▸ Work task
Provide only the number of lines in the records below that include "orange".

(Data extracted from a collection)
>>

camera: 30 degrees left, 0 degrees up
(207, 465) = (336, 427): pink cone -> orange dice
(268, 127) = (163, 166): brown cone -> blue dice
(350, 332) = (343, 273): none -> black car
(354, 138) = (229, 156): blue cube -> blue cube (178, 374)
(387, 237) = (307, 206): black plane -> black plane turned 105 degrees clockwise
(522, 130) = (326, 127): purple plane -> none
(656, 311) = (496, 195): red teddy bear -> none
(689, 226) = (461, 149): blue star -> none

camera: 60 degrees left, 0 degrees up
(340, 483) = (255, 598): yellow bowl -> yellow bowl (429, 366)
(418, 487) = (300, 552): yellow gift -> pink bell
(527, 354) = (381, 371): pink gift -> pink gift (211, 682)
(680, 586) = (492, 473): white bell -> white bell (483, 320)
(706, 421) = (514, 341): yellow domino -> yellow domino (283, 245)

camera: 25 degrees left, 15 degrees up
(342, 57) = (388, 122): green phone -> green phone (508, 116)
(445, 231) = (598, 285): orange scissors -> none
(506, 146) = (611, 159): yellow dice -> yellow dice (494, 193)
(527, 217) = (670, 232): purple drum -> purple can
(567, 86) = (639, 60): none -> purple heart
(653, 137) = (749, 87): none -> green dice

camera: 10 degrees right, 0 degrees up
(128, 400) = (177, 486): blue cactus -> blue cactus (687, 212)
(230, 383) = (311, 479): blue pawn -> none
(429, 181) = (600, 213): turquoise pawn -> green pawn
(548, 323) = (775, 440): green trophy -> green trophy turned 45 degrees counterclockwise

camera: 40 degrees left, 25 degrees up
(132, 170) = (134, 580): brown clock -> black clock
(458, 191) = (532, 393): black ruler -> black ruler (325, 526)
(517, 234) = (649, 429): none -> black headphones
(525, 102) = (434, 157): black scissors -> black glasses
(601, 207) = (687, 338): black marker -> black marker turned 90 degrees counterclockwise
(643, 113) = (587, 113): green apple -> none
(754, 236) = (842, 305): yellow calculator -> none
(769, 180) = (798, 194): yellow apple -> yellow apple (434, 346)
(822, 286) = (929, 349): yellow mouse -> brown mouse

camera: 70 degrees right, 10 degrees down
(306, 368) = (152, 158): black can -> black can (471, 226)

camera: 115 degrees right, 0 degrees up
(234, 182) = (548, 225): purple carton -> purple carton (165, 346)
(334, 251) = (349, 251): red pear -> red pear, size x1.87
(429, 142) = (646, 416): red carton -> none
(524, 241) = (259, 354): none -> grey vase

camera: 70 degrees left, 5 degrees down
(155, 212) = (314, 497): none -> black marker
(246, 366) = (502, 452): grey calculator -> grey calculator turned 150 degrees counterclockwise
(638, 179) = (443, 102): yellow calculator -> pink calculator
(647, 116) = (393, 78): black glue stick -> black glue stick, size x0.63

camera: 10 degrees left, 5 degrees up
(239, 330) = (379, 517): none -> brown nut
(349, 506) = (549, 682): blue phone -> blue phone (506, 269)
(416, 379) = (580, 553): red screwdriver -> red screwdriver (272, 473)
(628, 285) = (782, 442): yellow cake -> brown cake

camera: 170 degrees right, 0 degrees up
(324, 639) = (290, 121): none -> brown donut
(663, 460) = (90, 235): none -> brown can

<<

▸ Worked solution
2